**EXERCISE BRIEF**
For each record, copy the text exactly and omit any picture it holds.

**DATA EXTRACT**
■ ■ ■ ■

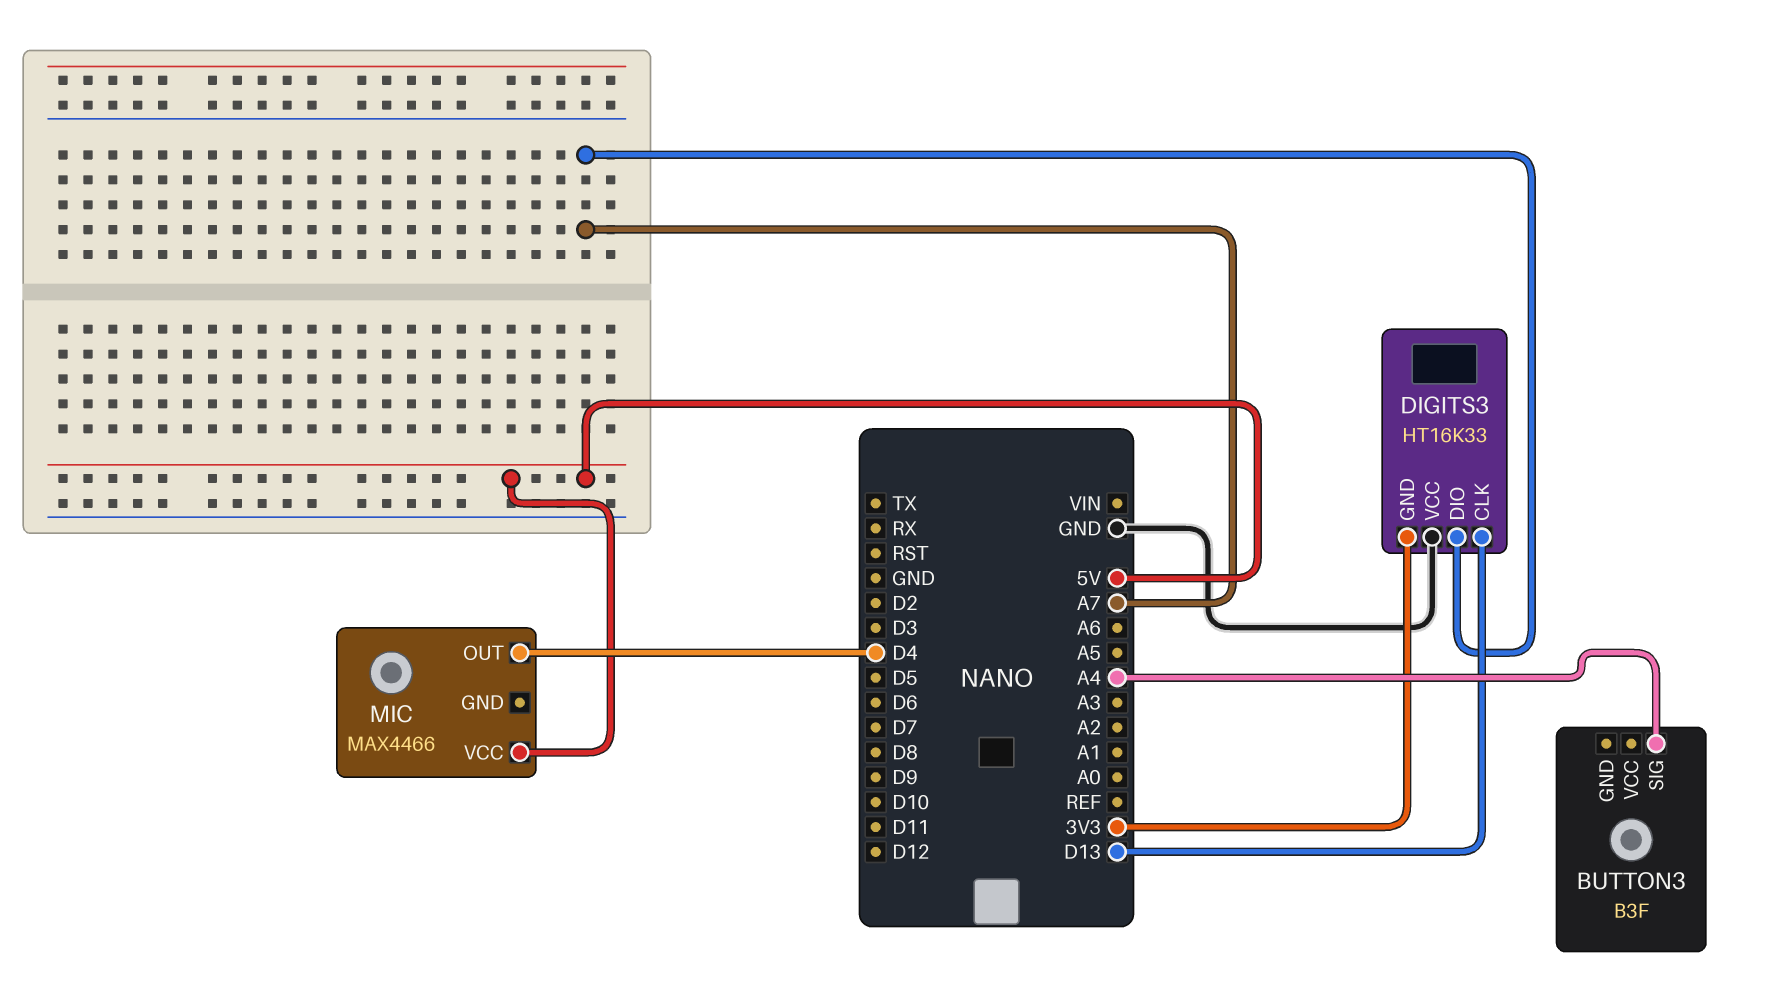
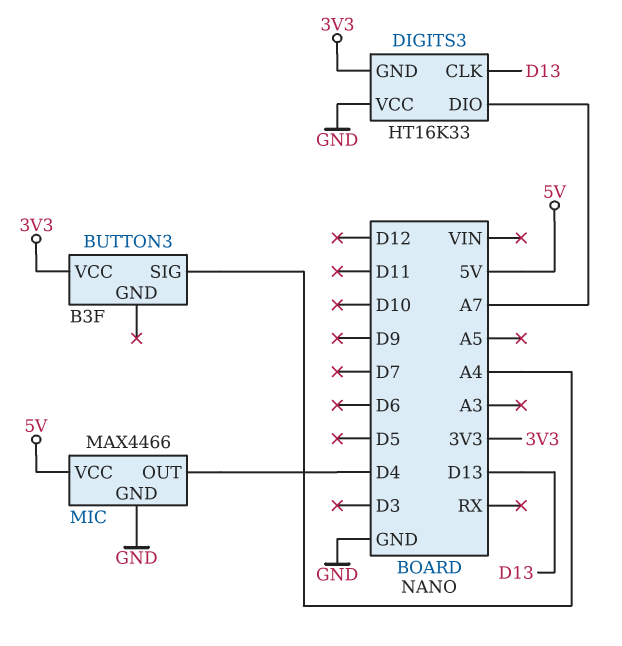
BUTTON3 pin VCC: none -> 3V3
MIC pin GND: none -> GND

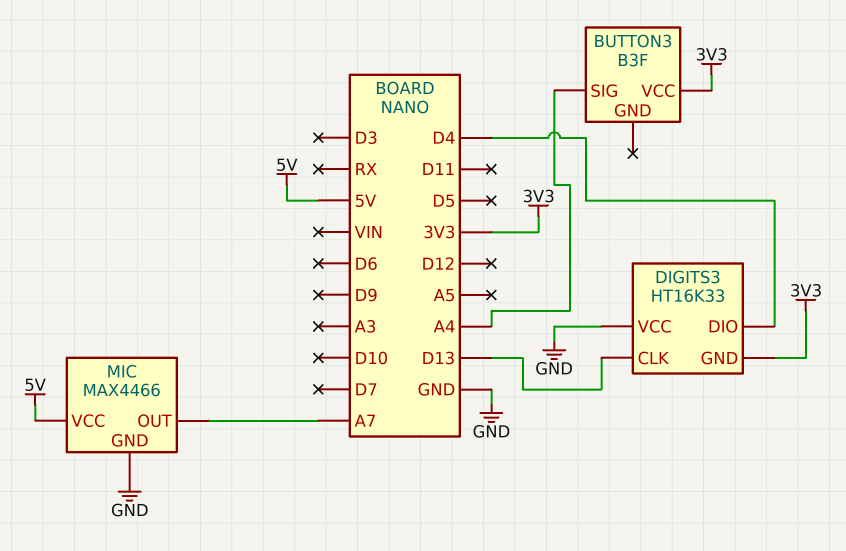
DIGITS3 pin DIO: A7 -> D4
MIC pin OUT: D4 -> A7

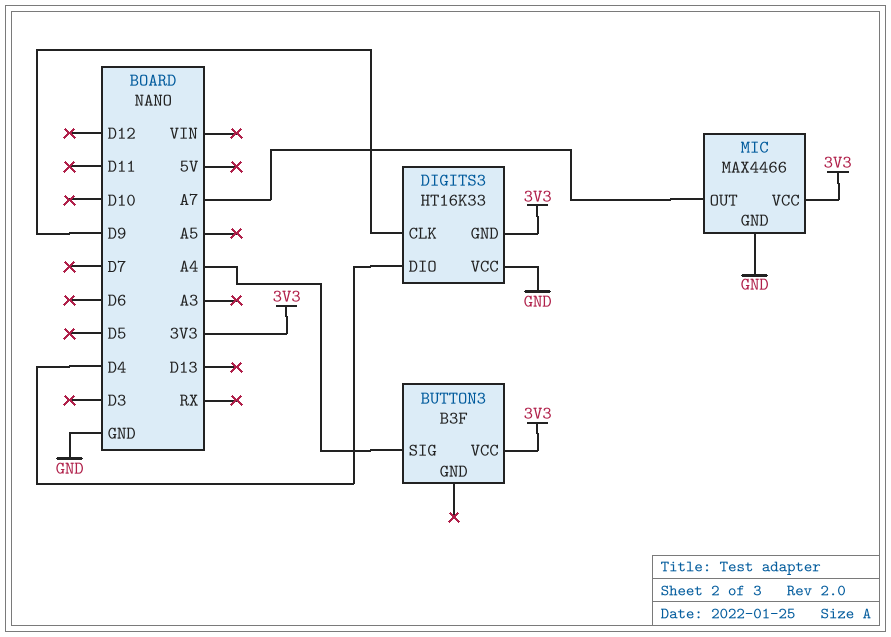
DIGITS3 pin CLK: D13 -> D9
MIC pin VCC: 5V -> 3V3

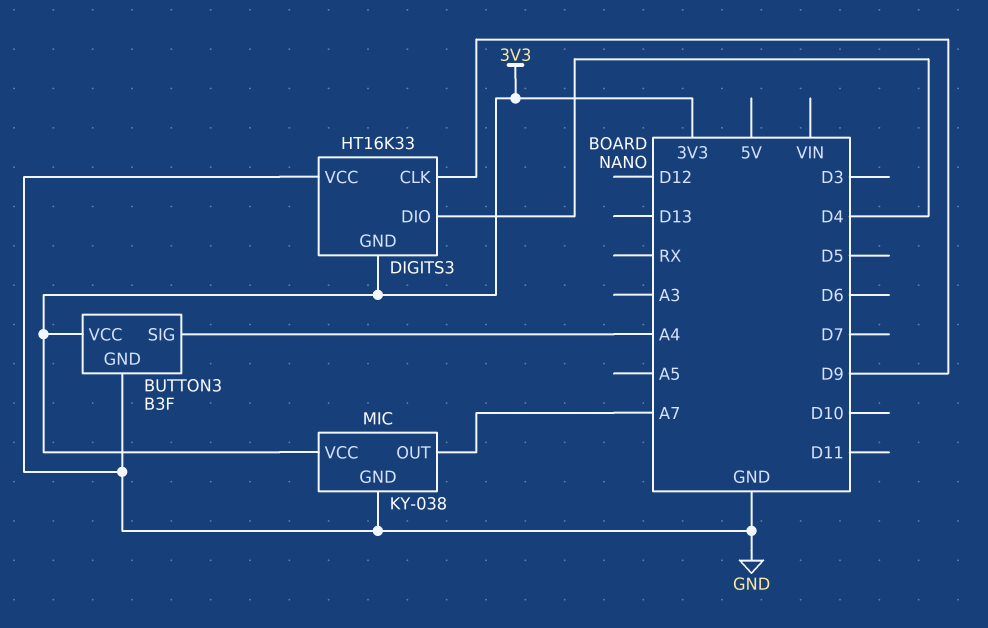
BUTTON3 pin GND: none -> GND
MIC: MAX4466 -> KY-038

■ ■ ■ ■

**RESPONSE**
BUTTON3 pin VCC: none -> 3V3
MIC pin GND: none -> GND

DIGITS3 pin DIO: A7 -> D4
MIC pin OUT: D4 -> A7

DIGITS3 pin CLK: D13 -> D9
MIC pin VCC: 5V -> 3V3

BUTTON3 pin GND: none -> GND
MIC: MAX4466 -> KY-038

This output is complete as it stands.